Stored data:
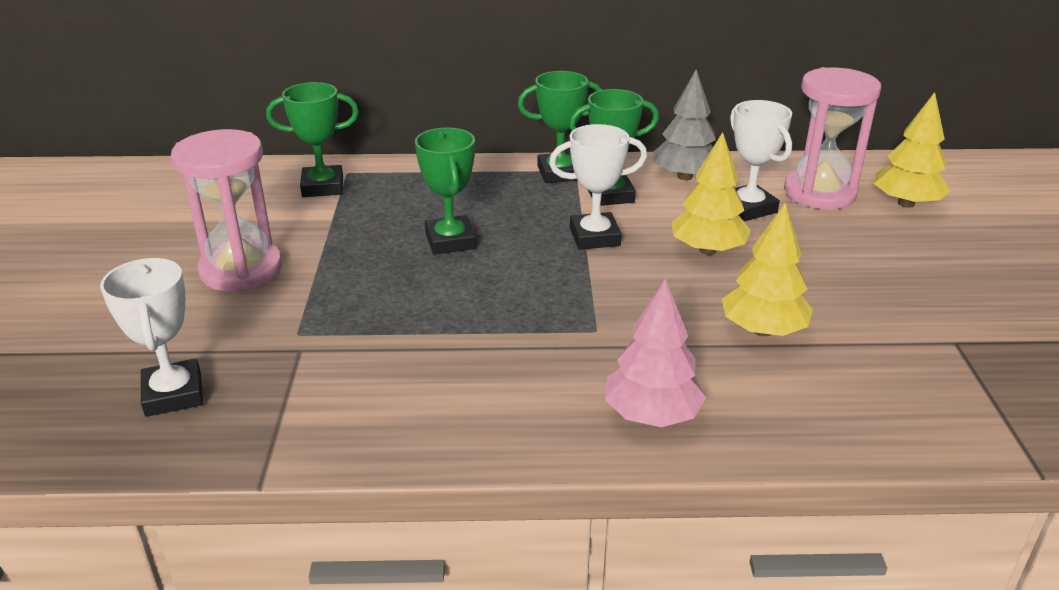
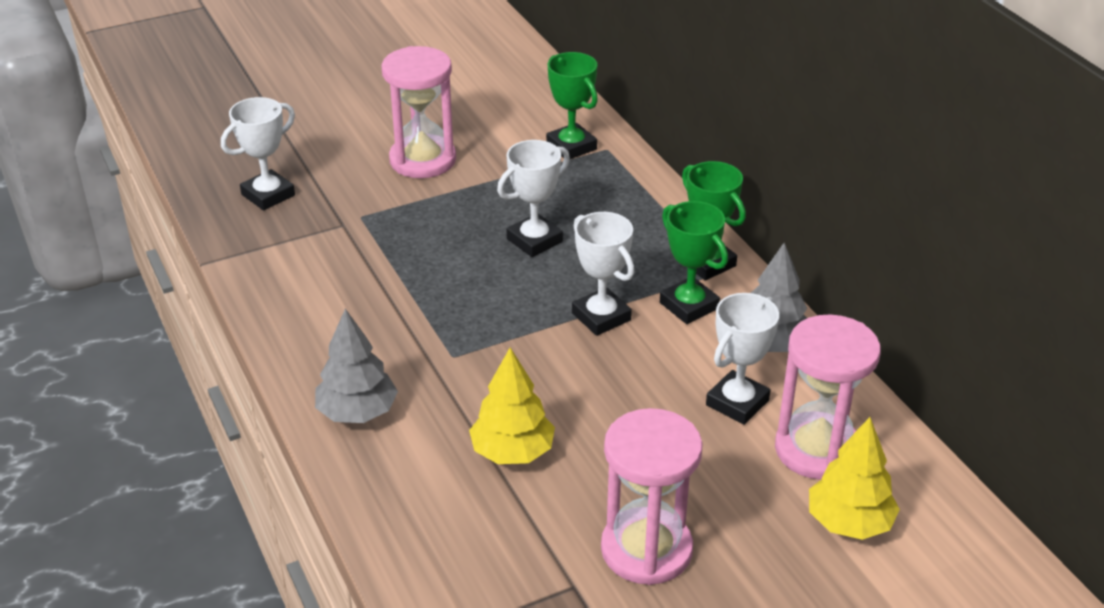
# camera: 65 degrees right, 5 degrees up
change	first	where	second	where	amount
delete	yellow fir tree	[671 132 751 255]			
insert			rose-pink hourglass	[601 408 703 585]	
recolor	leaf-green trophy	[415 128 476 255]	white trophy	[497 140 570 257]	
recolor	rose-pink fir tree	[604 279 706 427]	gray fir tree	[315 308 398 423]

> [What the exercise asks]: Only the final stretch of the entries above is needed: print exactly the lines from the line containing "140 570 257]" through the last one.

> [Solution to this exercise]:
recolor	leaf-green trophy	[415 128 476 255]	white trophy	[497 140 570 257]	
recolor	rose-pink fir tree	[604 279 706 427]	gray fir tree	[315 308 398 423]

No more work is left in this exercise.